## [Work to be completed]
Where does the string "tile" appear in the listing below? Copy every line where it does.

## [Data shown]
::::::

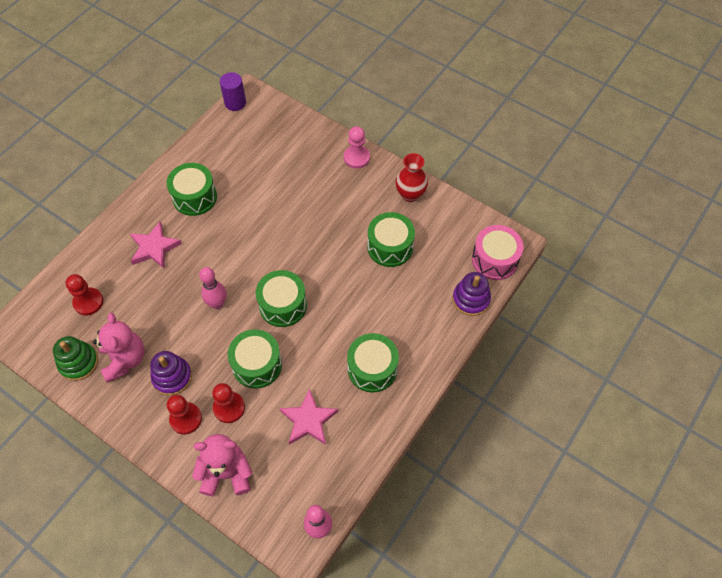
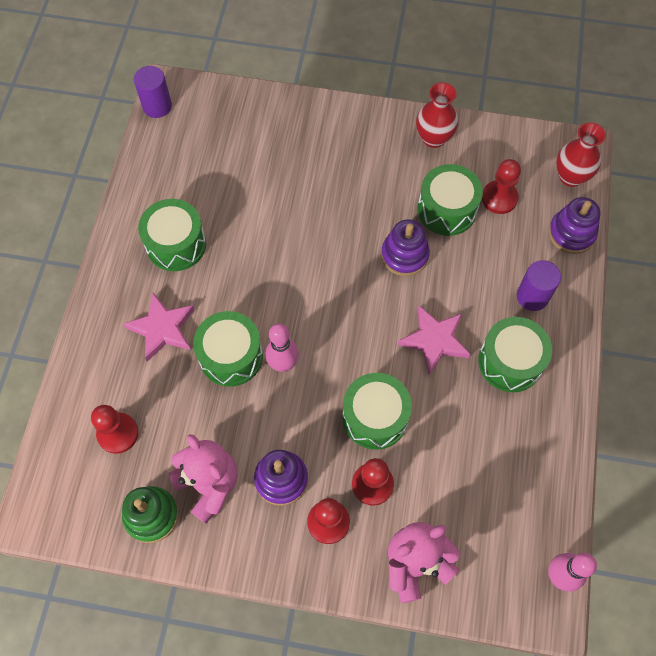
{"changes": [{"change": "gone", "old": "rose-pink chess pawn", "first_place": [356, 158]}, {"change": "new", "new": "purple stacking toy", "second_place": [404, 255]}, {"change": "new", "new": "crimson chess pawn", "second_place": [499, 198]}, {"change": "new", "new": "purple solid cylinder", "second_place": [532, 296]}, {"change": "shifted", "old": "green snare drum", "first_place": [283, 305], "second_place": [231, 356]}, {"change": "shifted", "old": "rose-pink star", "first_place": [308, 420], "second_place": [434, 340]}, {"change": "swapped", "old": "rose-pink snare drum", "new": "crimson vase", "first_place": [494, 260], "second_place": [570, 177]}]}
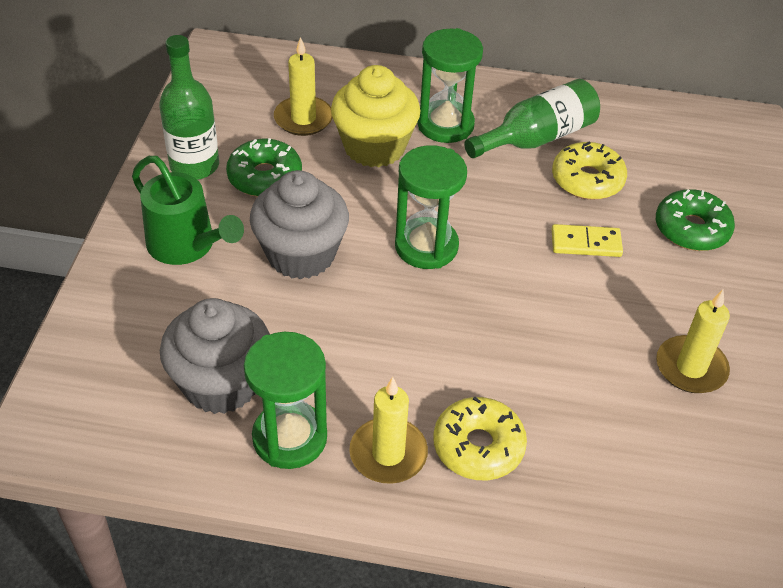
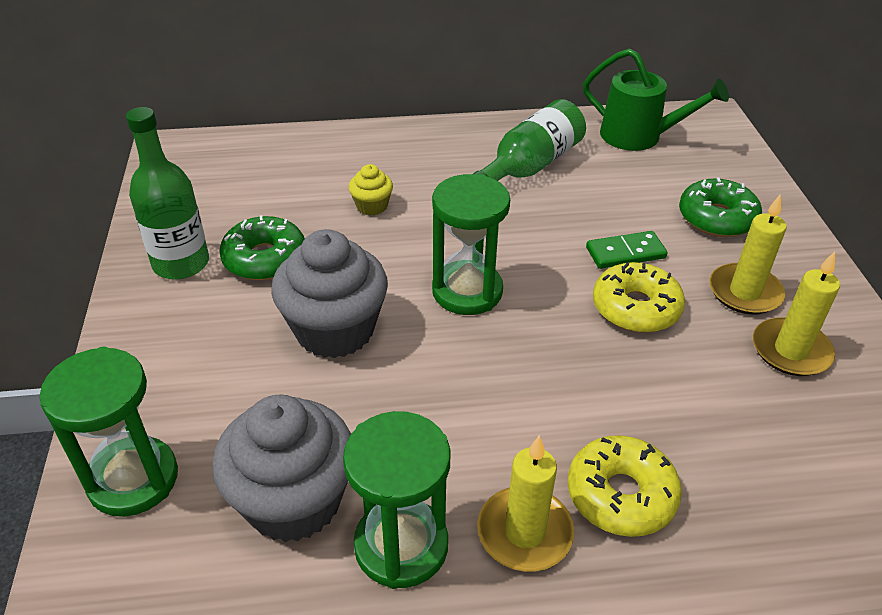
{"changes": [{"change": "shifted", "old": "green watering can", "first_place": [187, 246], "second_place": [639, 136]}, {"change": "shifted", "old": "golden pillar candle", "first_place": [303, 119], "second_place": [744, 292]}, {"change": "shifted", "old": "green sandglass", "first_place": [445, 125], "second_place": [133, 479]}, {"change": "shifted", "old": "golden glazed donut", "first_place": [587, 180], "second_place": [635, 308]}, {"change": "repainted", "old": "golden domino tile", "new": "green domino tile", "first_place": [586, 243], "second_place": [625, 253]}, {"change": "scaled", "old": "golden fairy cake", "first_place": [374, 147], "second_place": [372, 206], "factor": 0.47}]}
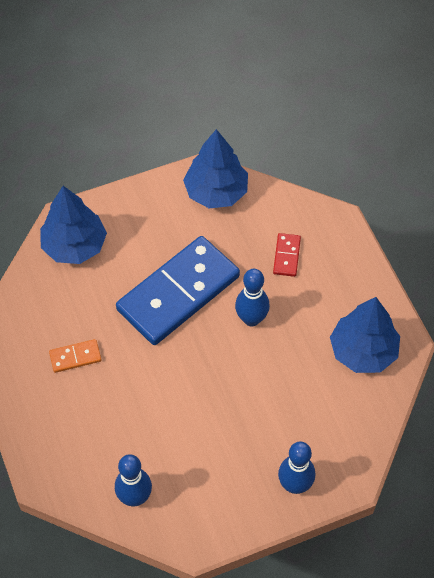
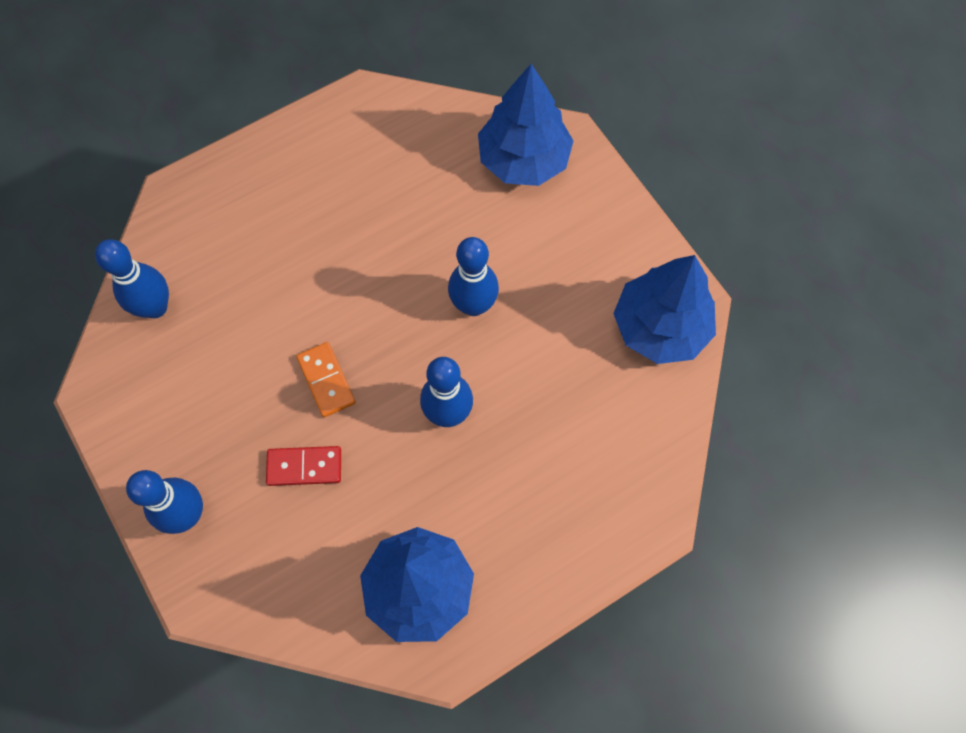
{"changes": [{"change": "shifted", "old": "bright orange domino tile", "first_place": [75, 357], "second_place": [326, 380]}, {"change": "shifted", "old": "crimson domino tile", "first_place": [286, 256], "second_place": [304, 466]}, {"change": "swapped", "old": "cobalt domino tile", "new": "cobalt skittle", "first_place": [178, 293], "second_place": [473, 305]}]}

::::::

## [Solution to this exercise]
{"changes": [{"change": "shifted", "old": "green watering can", "first_place": [187, 246], "second_place": [639, 136]}, {"change": "shifted", "old": "golden pillar candle", "first_place": [303, 119], "second_place": [744, 292]}, {"change": "shifted", "old": "green sandglass", "first_place": [445, 125], "second_place": [133, 479]}, {"change": "shifted", "old": "golden glazed donut", "first_place": [587, 180], "second_place": [635, 308]}, {"change": "repainted", "old": "golden domino tile", "new": "green domino tile", "first_place": [586, 243], "second_place": [625, 253]}, {"change": "scaled", "old": "golden fairy cake", "first_place": [374, 147], "second_place": [372, 206], "factor": 0.47}]}
{"changes": [{"change": "shifted", "old": "bright orange domino tile", "first_place": [75, 357], "second_place": [326, 380]}, {"change": "shifted", "old": "crimson domino tile", "first_place": [286, 256], "second_place": [304, 466]}, {"change": "swapped", "old": "cobalt domino tile", "new": "cobalt skittle", "first_place": [178, 293], "second_place": [473, 305]}]}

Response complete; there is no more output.